Supplied records:
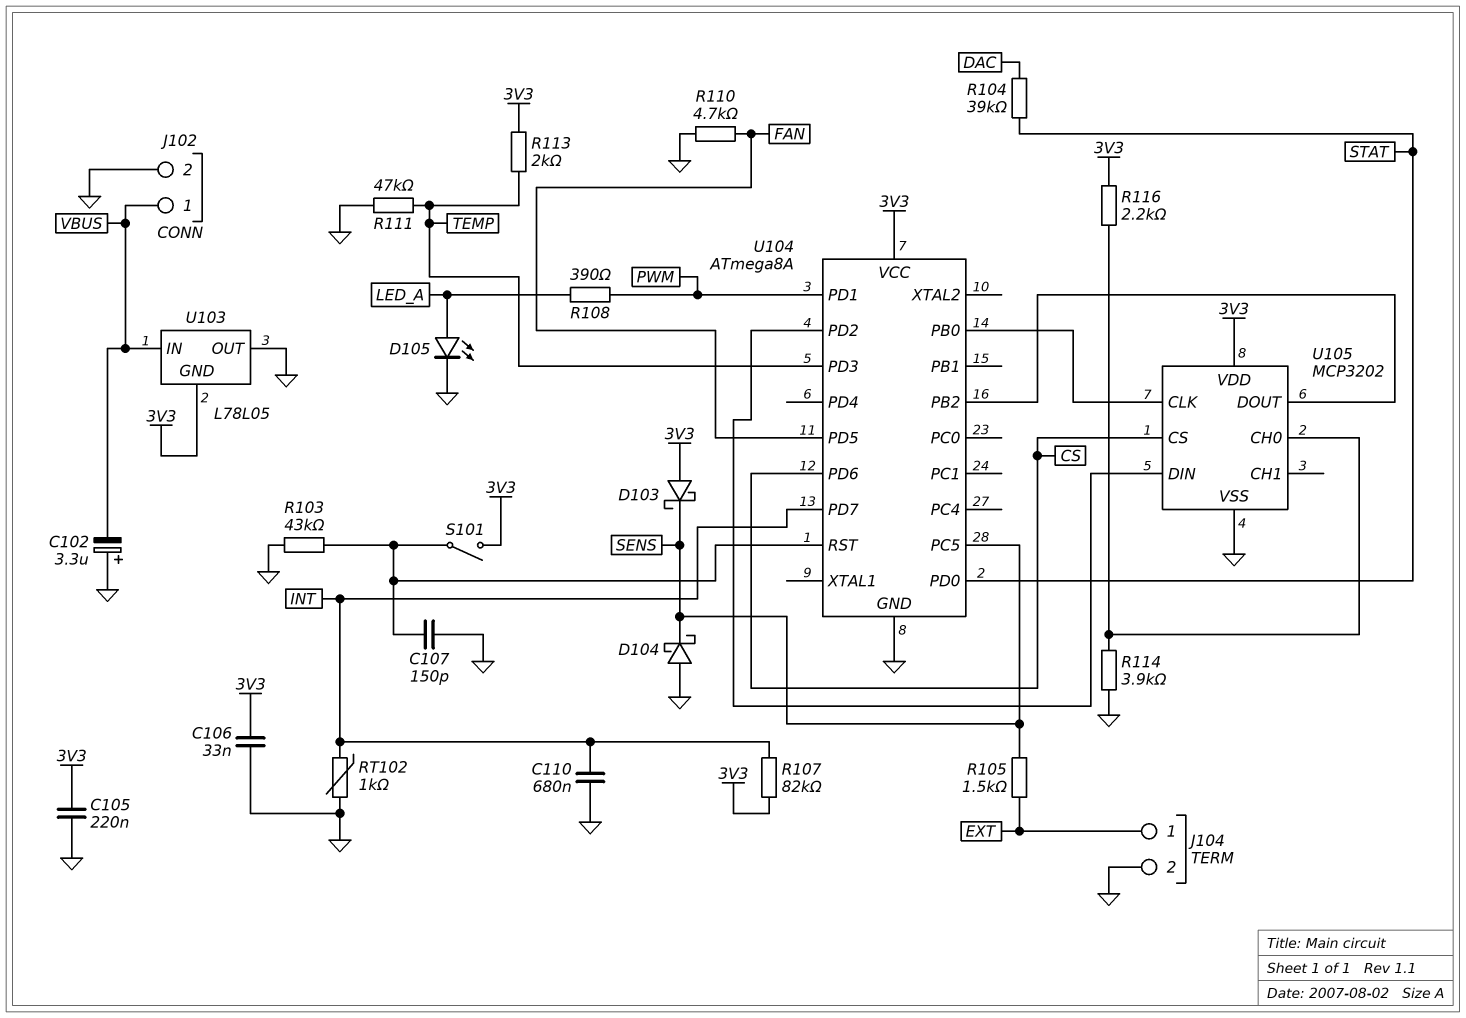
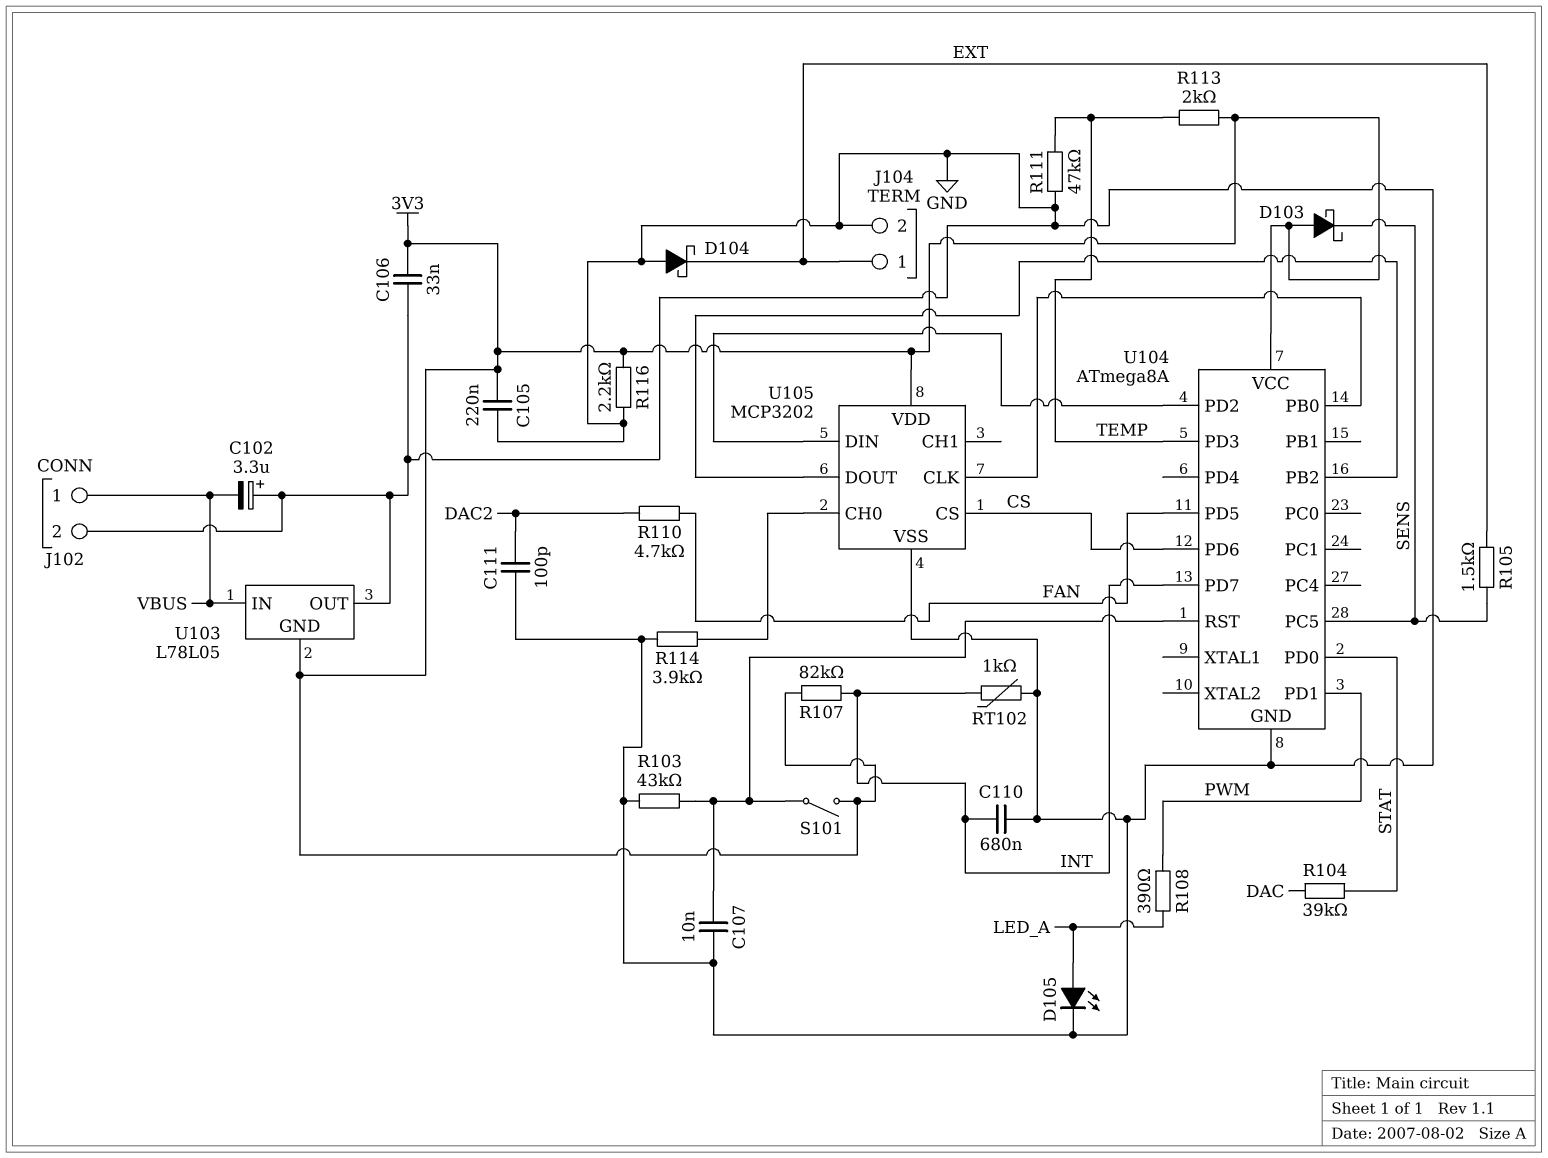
C107: 150pF (GND, U104/RST) -> 10nF (GND, U104/RST)
C111: none -> 100pF (DAC2, GND)
D104: schottky (A GND, K SENS) -> schottky (A GND, K EXT)
R110: 4.7k (FAN, GND) -> 4.7k (DAC2, FAN)
R116: 2.2k (3V3, U105/CH0) -> 2.2k (3V3, GND)

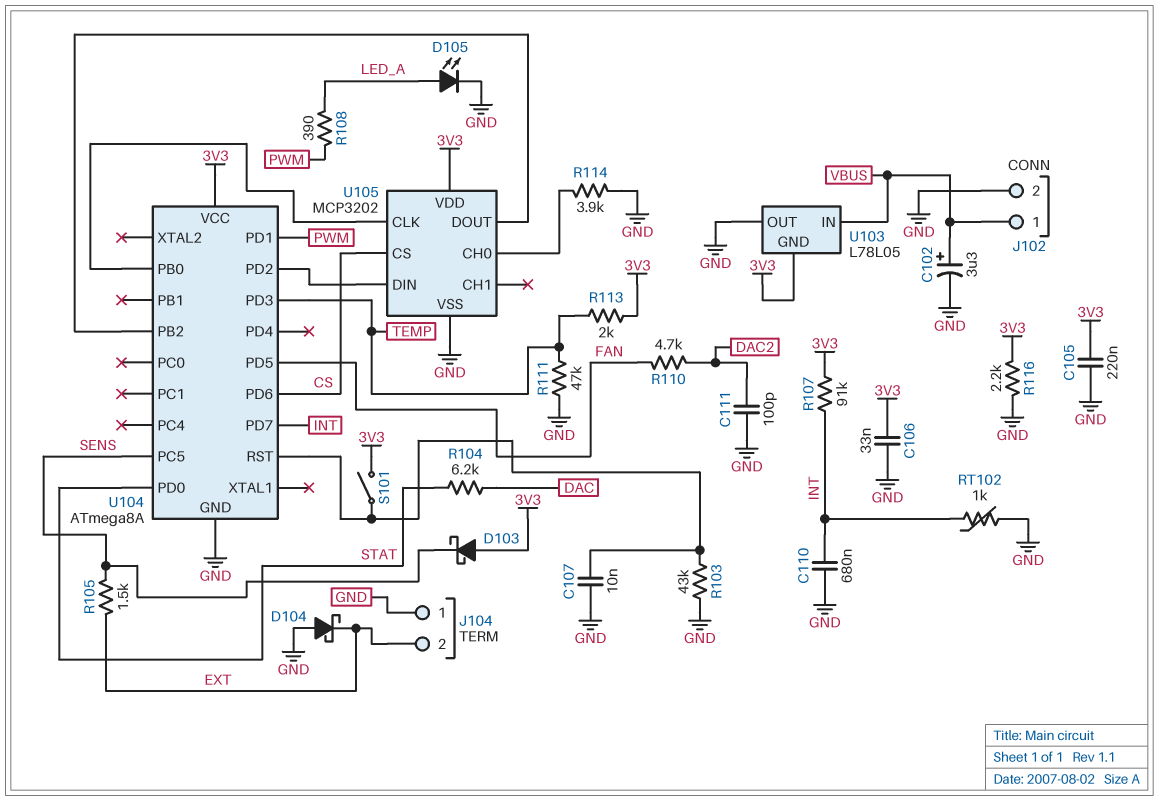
C102: 3.3uF (plus GND, minus VBUS) -> 3.3uF (plus VBUS, minus GND)
J104 pin 1: EXT -> GND
J104 pin 2: GND -> EXT
R104: 39k (DAC, STAT) -> 6.2k (DAC, STAT)
R107: 82k (3V3, INT) -> 91k (3V3, INT)

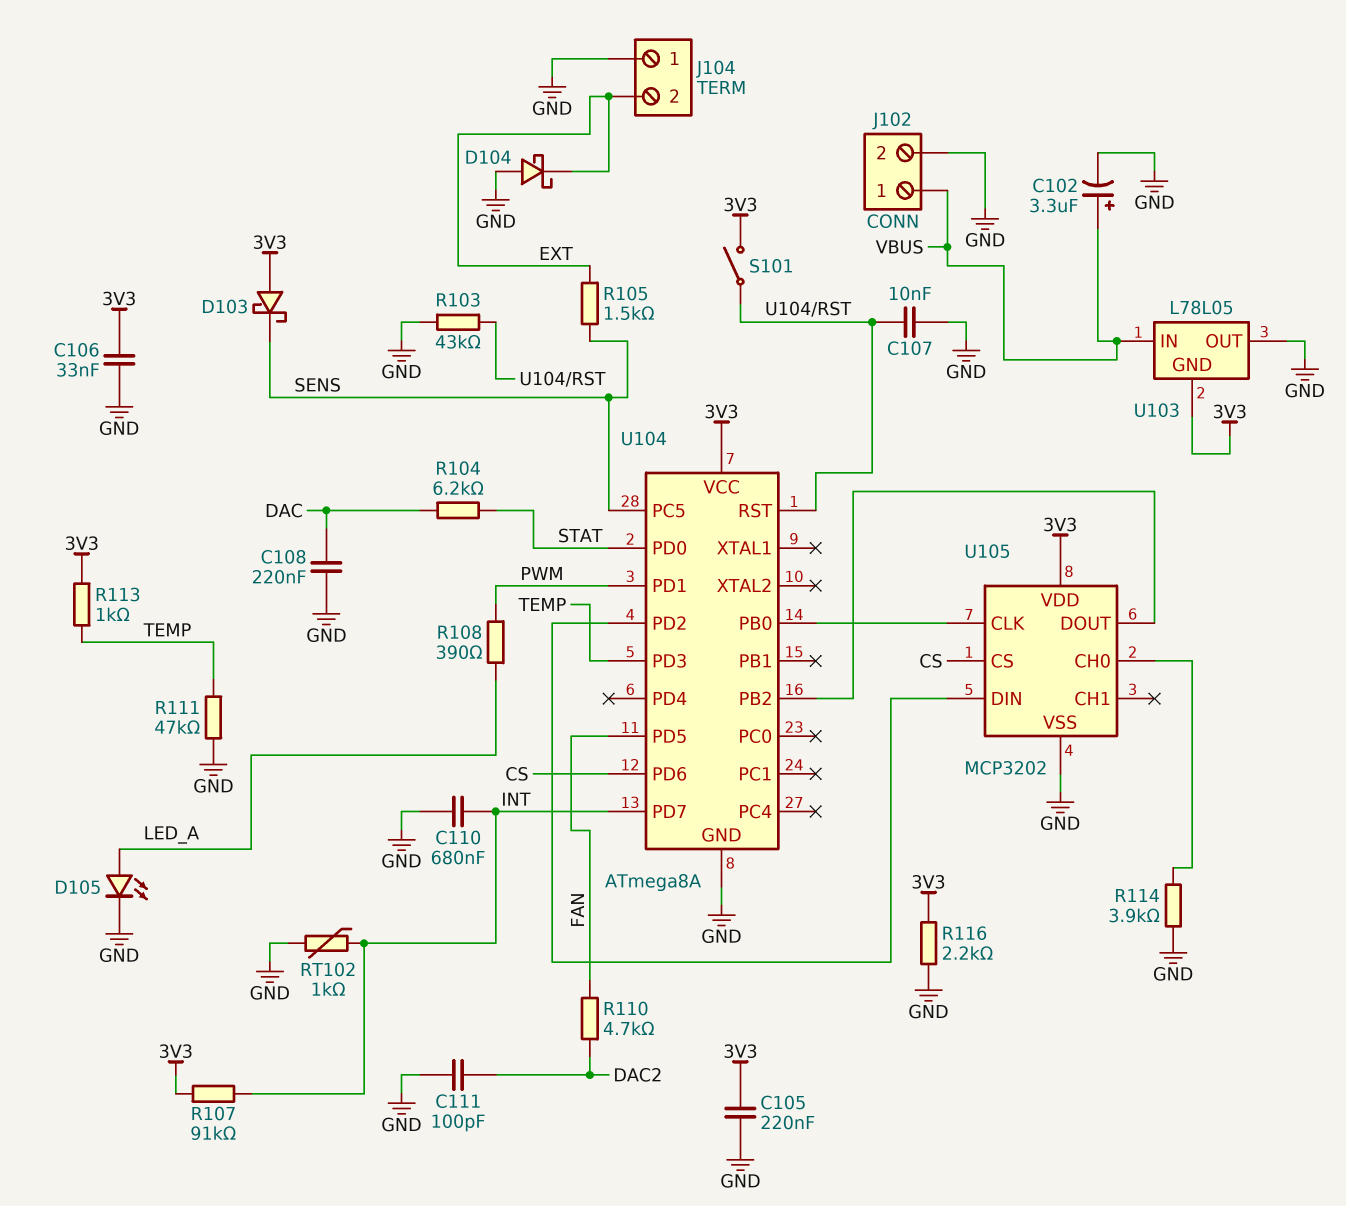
C108: none -> 220nF (DAC, GND)
R113: 2k (3V3, TEMP) -> 1k (3V3, TEMP)

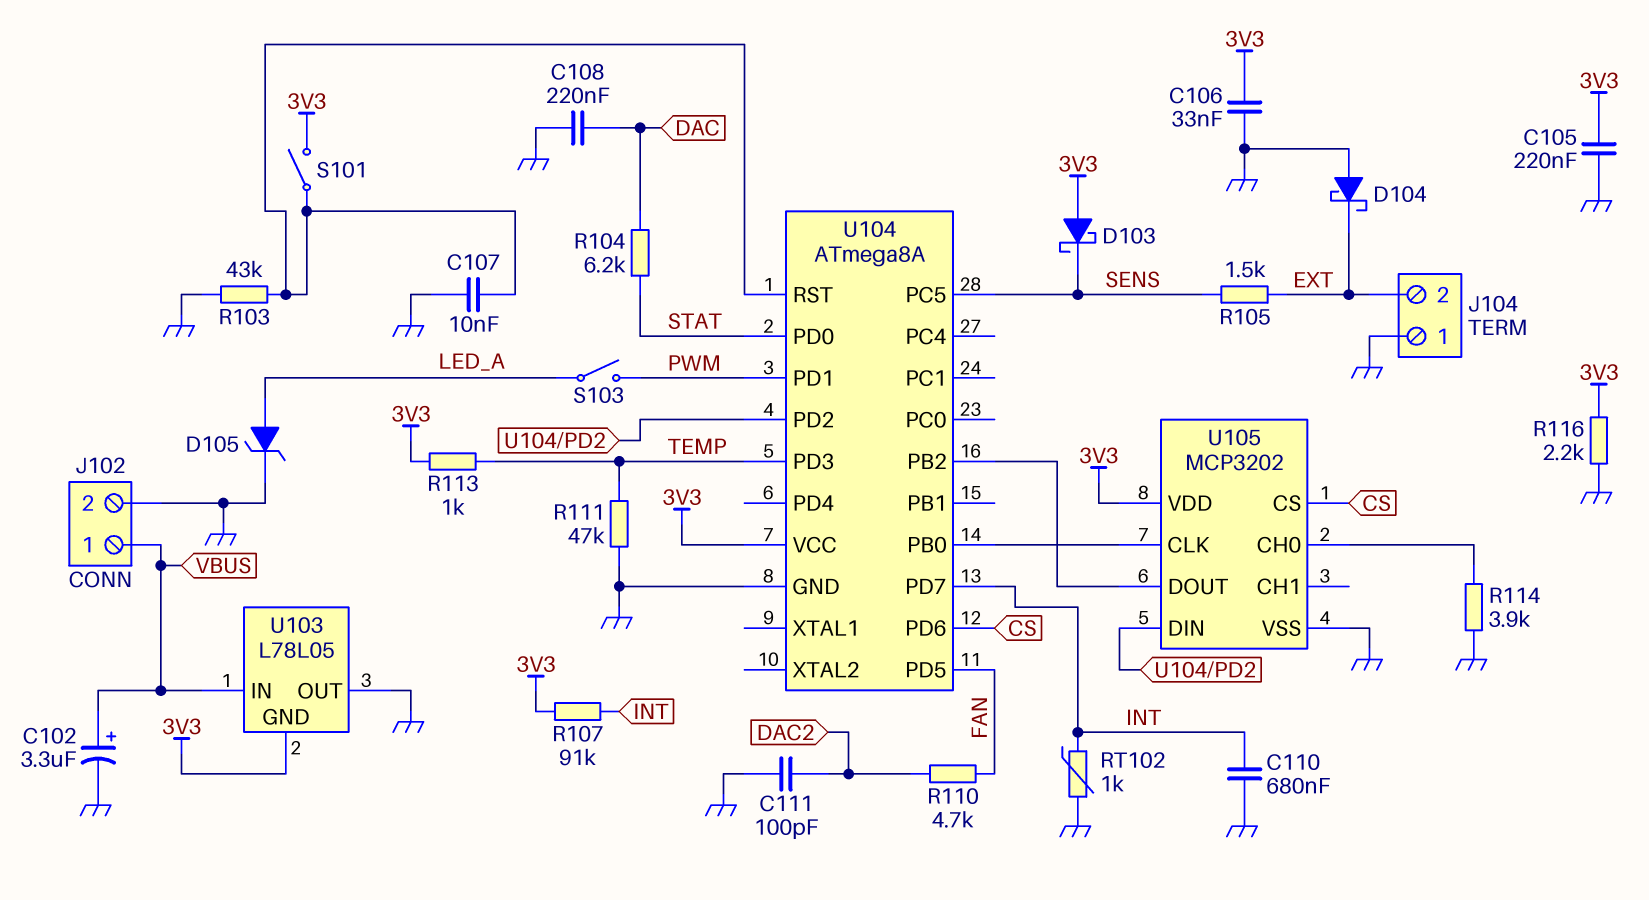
D105: LED (A LED_A, K GND) -> zener (A LED_A, K GND)
R108: 390 (LED_A, PWM) -> none
S103: none -> switch (LED_A, PWM)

What to do:
Restate each entry exactly, omitting pictures.

Result of this task:
C107: 150pF (GND, U104/RST) -> 10nF (GND, U104/RST)
C111: none -> 100pF (DAC2, GND)
D104: schottky (A GND, K SENS) -> schottky (A GND, K EXT)
R110: 4.7k (FAN, GND) -> 4.7k (DAC2, FAN)
R116: 2.2k (3V3, U105/CH0) -> 2.2k (3V3, GND)

C102: 3.3uF (plus GND, minus VBUS) -> 3.3uF (plus VBUS, minus GND)
J104 pin 1: EXT -> GND
J104 pin 2: GND -> EXT
R104: 39k (DAC, STAT) -> 6.2k (DAC, STAT)
R107: 82k (3V3, INT) -> 91k (3V3, INT)

C108: none -> 220nF (DAC, GND)
R113: 2k (3V3, TEMP) -> 1k (3V3, TEMP)

D105: LED (A LED_A, K GND) -> zener (A LED_A, K GND)
R108: 390 (LED_A, PWM) -> none
S103: none -> switch (LED_A, PWM)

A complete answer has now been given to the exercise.